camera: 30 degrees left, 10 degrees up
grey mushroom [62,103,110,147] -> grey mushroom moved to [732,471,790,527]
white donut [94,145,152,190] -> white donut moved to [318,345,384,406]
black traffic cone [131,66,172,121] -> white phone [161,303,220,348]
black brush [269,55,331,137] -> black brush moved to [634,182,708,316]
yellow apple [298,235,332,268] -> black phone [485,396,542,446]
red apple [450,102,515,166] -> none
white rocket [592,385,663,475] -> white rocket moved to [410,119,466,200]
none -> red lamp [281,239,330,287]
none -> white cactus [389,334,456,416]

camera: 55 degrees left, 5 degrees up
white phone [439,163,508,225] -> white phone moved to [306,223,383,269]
——
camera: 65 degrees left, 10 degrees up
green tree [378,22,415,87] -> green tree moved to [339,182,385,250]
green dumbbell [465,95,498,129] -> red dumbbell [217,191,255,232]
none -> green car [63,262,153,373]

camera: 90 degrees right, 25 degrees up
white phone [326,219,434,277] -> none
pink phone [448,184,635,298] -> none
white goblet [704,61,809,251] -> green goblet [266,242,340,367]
——
Start with the line above that contains "camera: 30 degrees left, 10 degrees up" and end with the line that contains "white phone [439,163,508,225]". Write out those lines exactly, and only those.

TASK RESULT:
camera: 30 degrees left, 10 degrees up
grey mushroom [62,103,110,147] -> grey mushroom moved to [732,471,790,527]
white donut [94,145,152,190] -> white donut moved to [318,345,384,406]
black traffic cone [131,66,172,121] -> white phone [161,303,220,348]
black brush [269,55,331,137] -> black brush moved to [634,182,708,316]
yellow apple [298,235,332,268] -> black phone [485,396,542,446]
red apple [450,102,515,166] -> none
white rocket [592,385,663,475] -> white rocket moved to [410,119,466,200]
none -> red lamp [281,239,330,287]
none -> white cactus [389,334,456,416]

camera: 55 degrees left, 5 degrees up
white phone [439,163,508,225] -> white phone moved to [306,223,383,269]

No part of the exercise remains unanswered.